#### Work request
Pictures aside, copy every record word for word.

#### Input
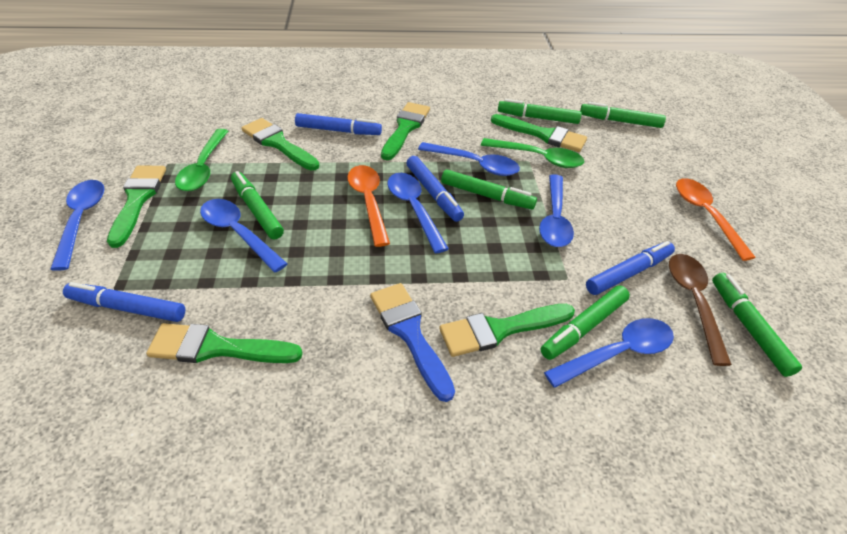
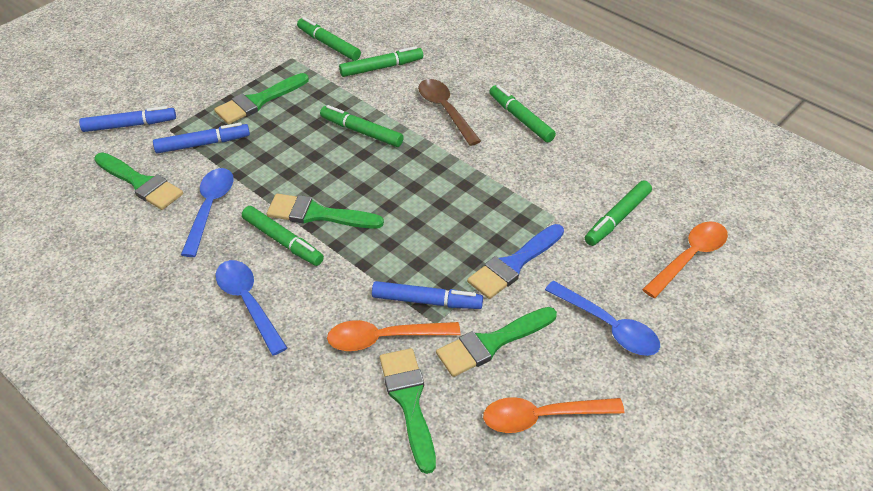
blue marker: [63,282,185,322] [295,113,382,135] [406,156,464,222] [586,241,675,295] = 4 -> [79,106,176,132] [153,123,250,154] [372,281,483,309] = 3
blue spoon: [50,180,104,271] [200,199,288,273] [388,173,449,253] [418,142,520,176] [539,174,574,247] [544,318,674,388] = 6 -> [181,168,234,257] [215,260,287,356] [545,281,660,356] = 3
green brush: [107,166,166,248] [146,323,303,363] [241,118,320,170] [381,102,430,160] [439,304,575,357] [491,114,587,152] = 6 -> [94,152,183,210] [214,73,309,124] [267,194,384,229] [380,348,436,474] [436,307,557,377] = 5
green spoon: [175,129,228,191] [481,138,584,168] = 2 -> none = 0
orange spoon: [347,165,390,247] [676,178,756,261] = 2 -> [327,320,460,351] [483,397,624,433] [642,221,728,298] = 3

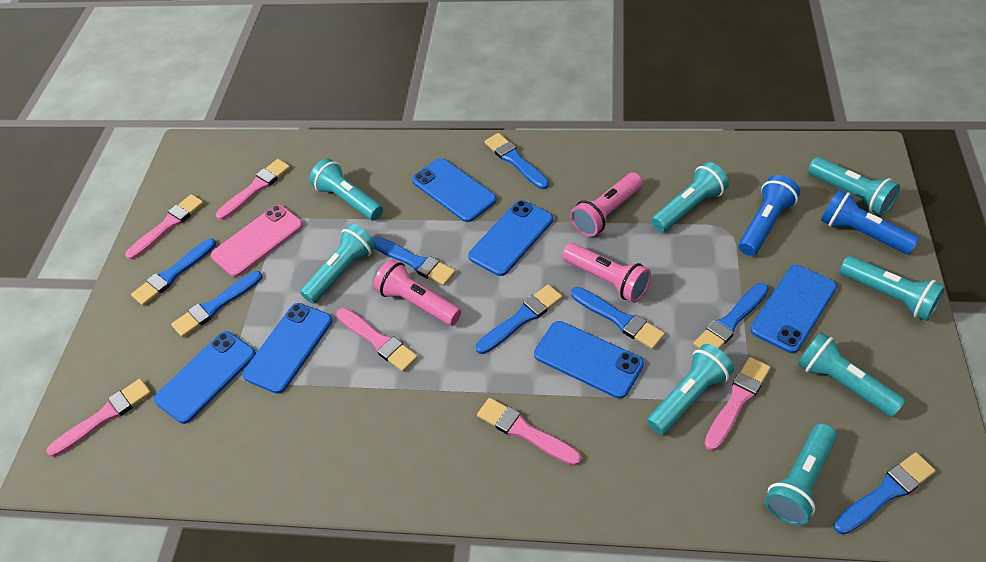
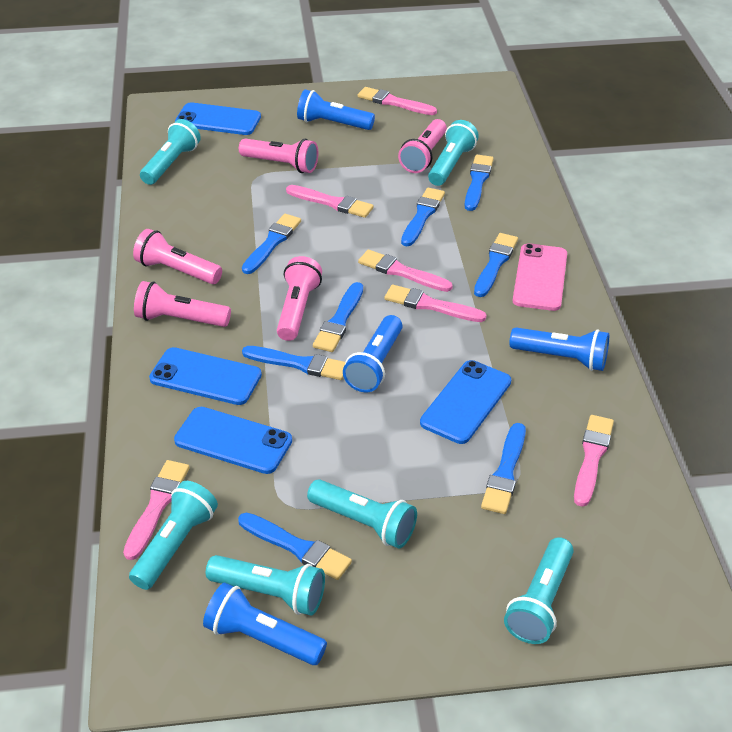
blue flashlight: [739,175,800,256] [821,190,919,254] = 2 -> [203,583,327,665] [297,89,375,130] [343,315,402,392] [509,328,609,371] = 4
blue phone: [154,331,256,424] [242,303,332,394] [412,158,497,222] [468,200,553,276] [534,321,644,399] [750,265,837,353] = 6 -> [149,347,262,405] [174,407,292,474] [175,102,261,135] [420,360,511,444] = 4
pink flashlight: [374,259,461,326] [562,243,651,303] [571,172,643,237] = 3 -> [133,229,222,284] [134,281,231,327] [239,139,318,173] [277,256,322,341] [398,119,447,173] = 5
turquoise flashlight: [300,223,376,304] [310,159,383,221] [647,344,734,435] [651,162,729,232] [765,423,837,525] [797,332,906,417] [808,157,900,216] [840,256,945,321] = 8 -> [129,481,218,590] [140,119,201,185] [206,555,325,616] [307,479,417,548] [428,120,479,186] [504,537,574,644] = 6

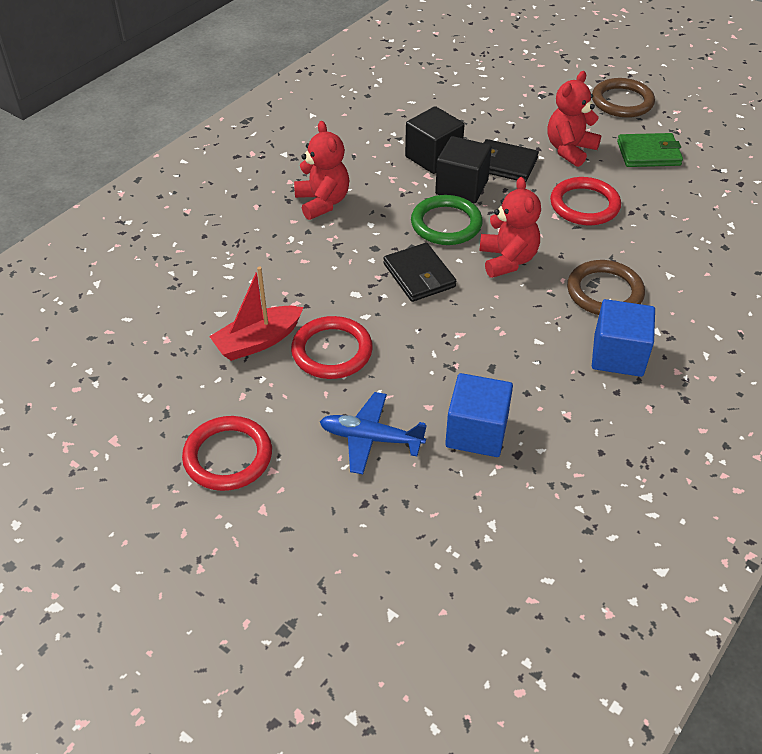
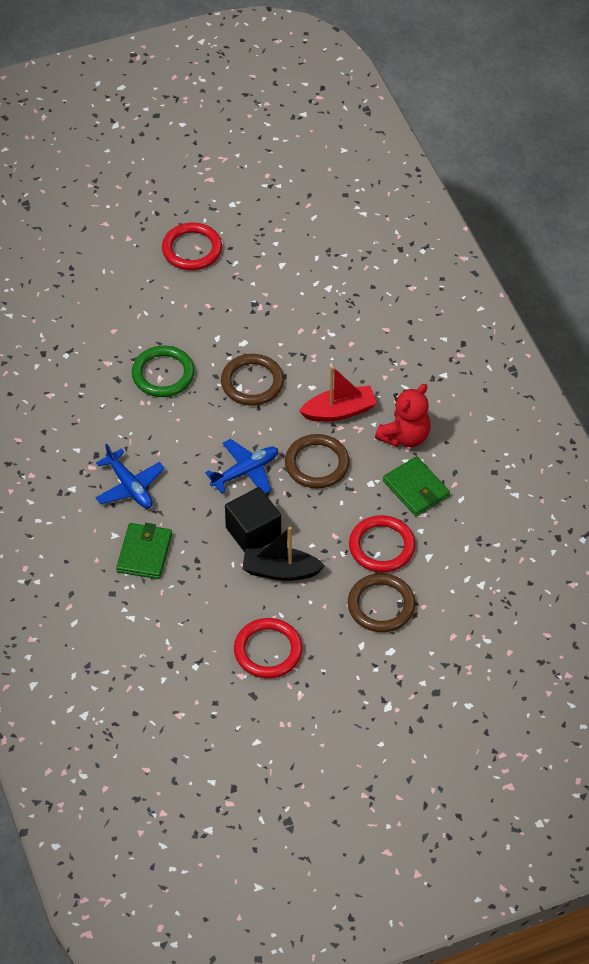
black boat: none = 0 -> [242,527,325,581] = 1
black cube: [405,106,465,174] [435,136,492,204] = 2 -> [225,487,281,552] = 1
black wallet: [383,243,456,302] [484,139,539,182] = 2 -> none = 0
blue cube: [445,373,513,457] [592,299,655,377] = 2 -> none = 0
blue plane: [320,392,427,474] = 1 -> [95,444,165,508] [205,439,278,494] = 2
brown ring: [567,260,645,315] [592,78,655,118] = 2 -> [221,354,284,406] [285,434,350,489] [348,573,415,632] = 3
green wallet: [617,133,683,167] = 1 -> [116,523,172,579] [383,456,450,516] = 2
red teddy bear: [294,121,350,220] [479,177,541,278] [547,71,601,167] = 3 -> [375,384,431,447] = 1

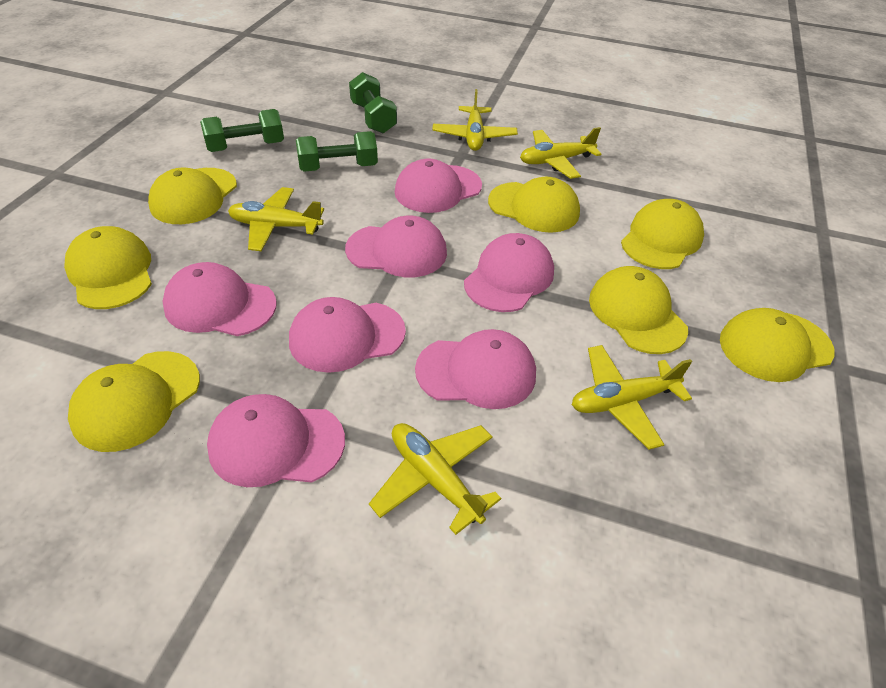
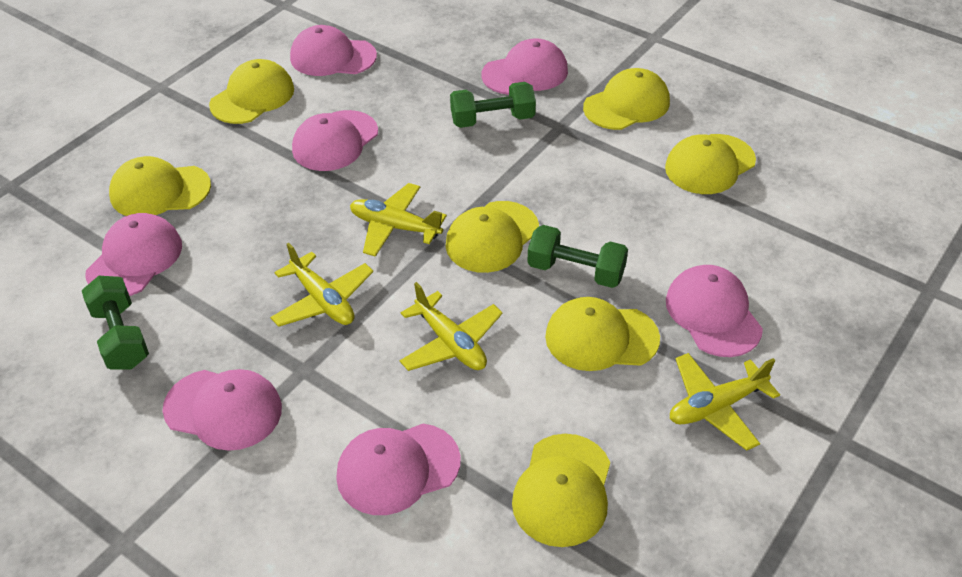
yellow plane: [228,187,324,251] [369,423,501,535] [432,89,518,151] [520,127,601,179] [572,345,692,450] = 5 -> [270,243,373,327] [350,183,447,257] [399,282,503,371] [670,353,780,451] = 4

#### Exercise result
blue marker: [63,282,185,322] [295,113,382,135] [406,156,464,222] [586,241,675,295] = 4 -> [79,106,176,132] [153,123,250,154] [372,281,483,309] = 3
blue spoon: [50,180,104,271] [200,199,288,273] [388,173,449,253] [418,142,520,176] [539,174,574,247] [544,318,674,388] = 6 -> [181,168,234,257] [215,260,287,356] [545,281,660,356] = 3
green brush: [107,166,166,248] [146,323,303,363] [241,118,320,170] [381,102,430,160] [439,304,575,357] [491,114,587,152] = 6 -> [94,152,183,210] [214,73,309,124] [267,194,384,229] [380,348,436,474] [436,307,557,377] = 5
green spoon: [175,129,228,191] [481,138,584,168] = 2 -> none = 0
orange spoon: [347,165,390,247] [676,178,756,261] = 2 -> [327,320,460,351] [483,397,624,433] [642,221,728,298] = 3

blue flashlight: [739,175,800,256] [821,190,919,254] = 2 -> [203,583,327,665] [297,89,375,130] [343,315,402,392] [509,328,609,371] = 4
blue phone: [154,331,256,424] [242,303,332,394] [412,158,497,222] [468,200,553,276] [534,321,644,399] [750,265,837,353] = 6 -> [149,347,262,405] [174,407,292,474] [175,102,261,135] [420,360,511,444] = 4
pink flashlight: [374,259,461,326] [562,243,651,303] [571,172,643,237] = 3 -> [133,229,222,284] [134,281,231,327] [239,139,318,173] [277,256,322,341] [398,119,447,173] = 5
turquoise flashlight: [300,223,376,304] [310,159,383,221] [647,344,734,435] [651,162,729,232] [765,423,837,525] [797,332,906,417] [808,157,900,216] [840,256,945,321] = 8 -> [129,481,218,590] [140,119,201,185] [206,555,325,616] [307,479,417,548] [428,120,479,186] [504,537,574,644] = 6

black boat: none = 0 -> [242,527,325,581] = 1
black cube: [405,106,465,174] [435,136,492,204] = 2 -> [225,487,281,552] = 1
black wallet: [383,243,456,302] [484,139,539,182] = 2 -> none = 0
blue cube: [445,373,513,457] [592,299,655,377] = 2 -> none = 0
blue plane: [320,392,427,474] = 1 -> [95,444,165,508] [205,439,278,494] = 2
brown ring: [567,260,645,315] [592,78,655,118] = 2 -> [221,354,284,406] [285,434,350,489] [348,573,415,632] = 3
green wallet: [617,133,683,167] = 1 -> [116,523,172,579] [383,456,450,516] = 2
red teddy bear: [294,121,350,220] [479,177,541,278] [547,71,601,167] = 3 -> [375,384,431,447] = 1

yellow plane: [228,187,324,251] [369,423,501,535] [432,89,518,151] [520,127,601,179] [572,345,692,450] = 5 -> [270,243,373,327] [350,183,447,257] [399,282,503,371] [670,353,780,451] = 4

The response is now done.